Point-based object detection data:
______________________________

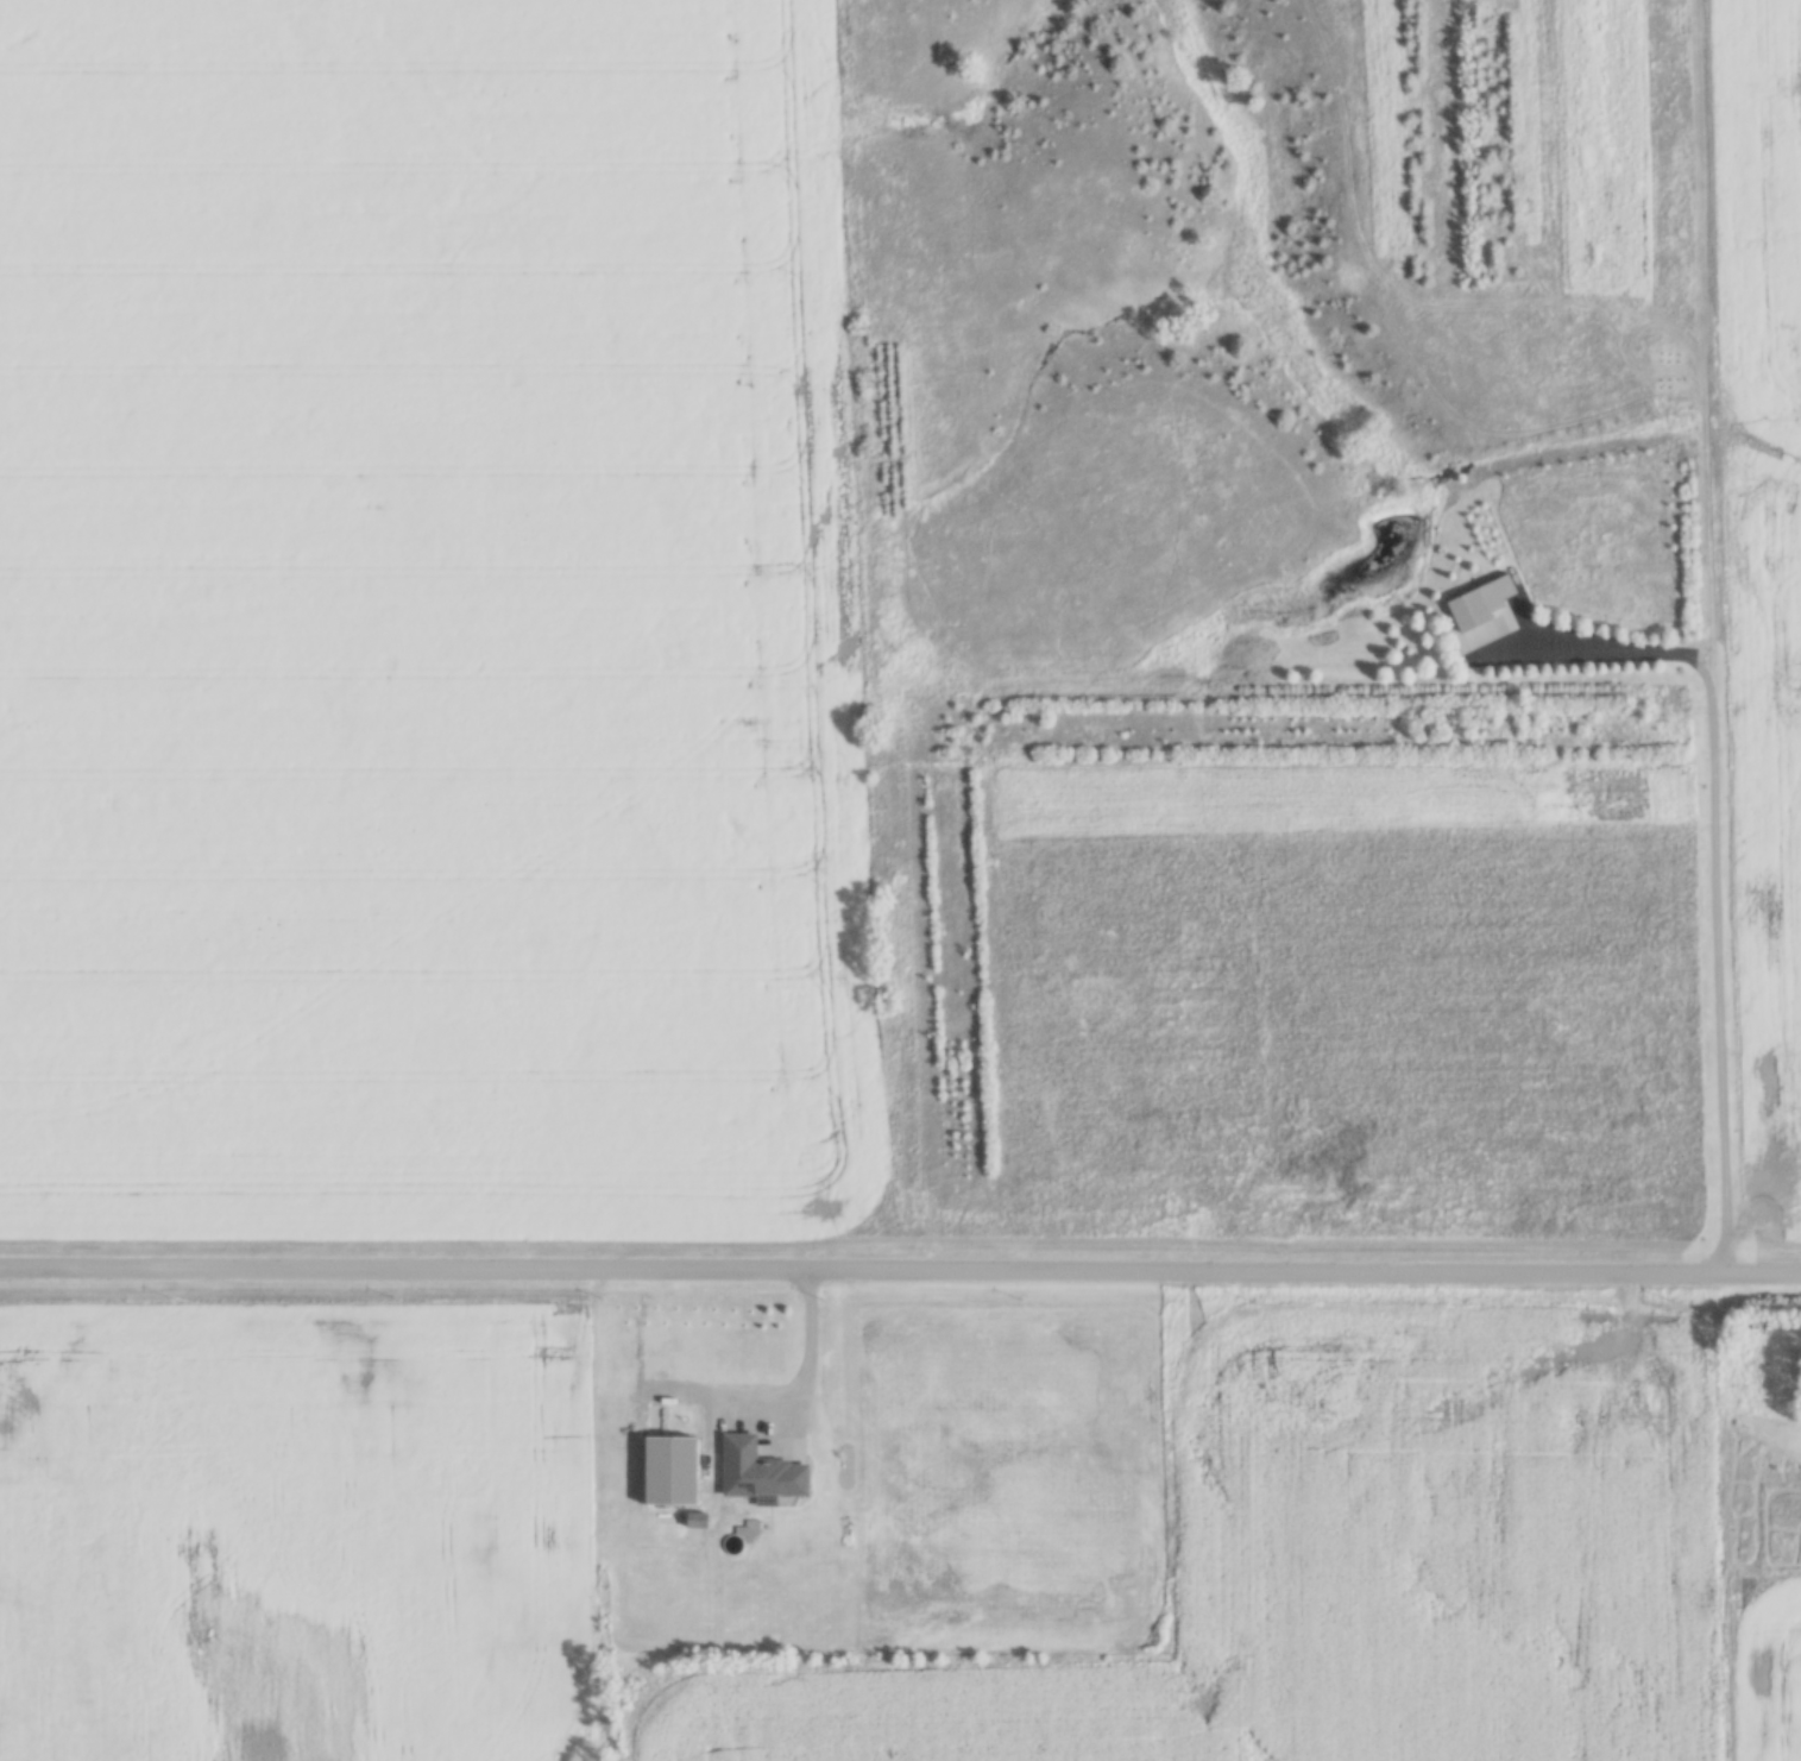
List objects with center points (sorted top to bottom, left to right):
building: (1471, 608)
crop: (430, 620)
building: (1467, 645)
road: (1707, 872)
road: (900, 1266)
road: (811, 1360)
building: (739, 1459)
building: (706, 1520)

______________________________

What is being asked: Restate the entries verbatim and exclude any pictures.

Result of this exercise:
List objects with center points (sorted top to bottom, left to right):
building: (1471, 608)
crop: (430, 620)
building: (1467, 645)
road: (1707, 872)
road: (900, 1266)
road: (811, 1360)
building: (739, 1459)
building: (706, 1520)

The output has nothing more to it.